* _WORK ORDER_
How many lines of the listing below contain "first"? State the number alone.

====== SUPPLIED DATA

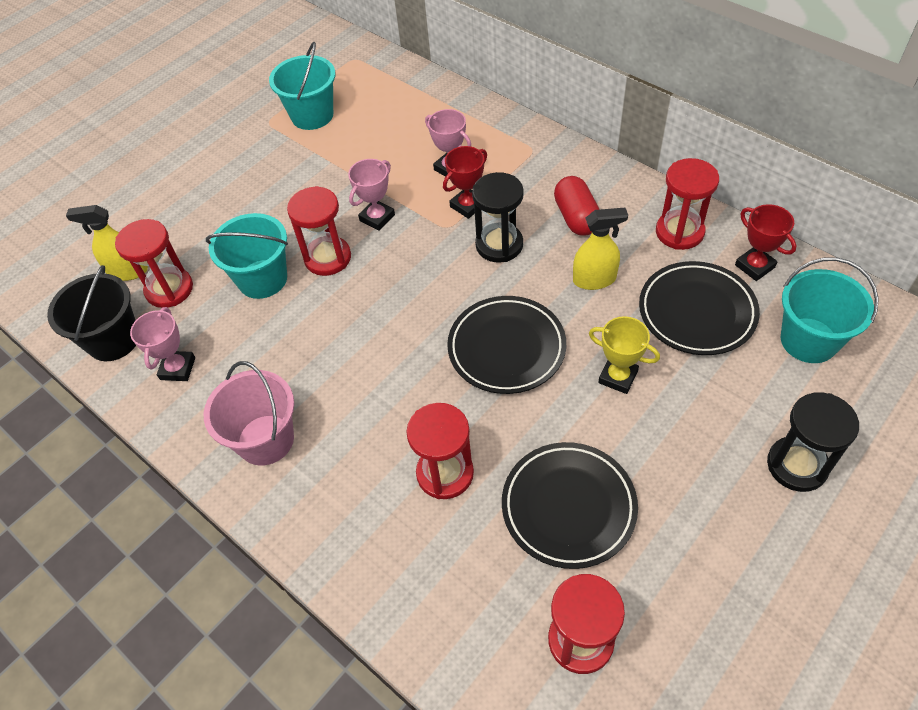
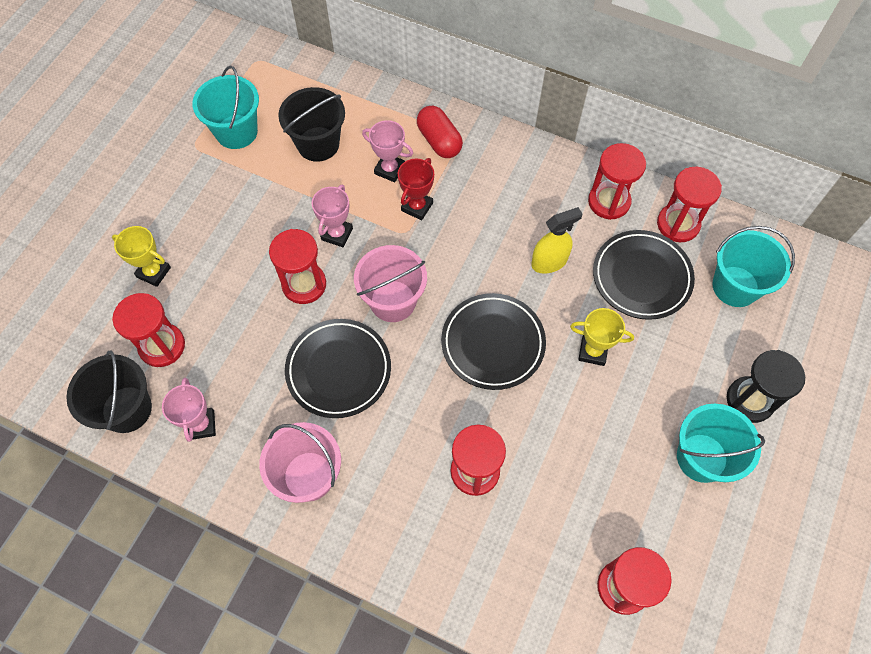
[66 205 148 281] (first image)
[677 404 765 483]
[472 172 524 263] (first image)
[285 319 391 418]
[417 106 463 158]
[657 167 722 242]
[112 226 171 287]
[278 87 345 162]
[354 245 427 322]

============

* _WRITTEN RESPONSE_
2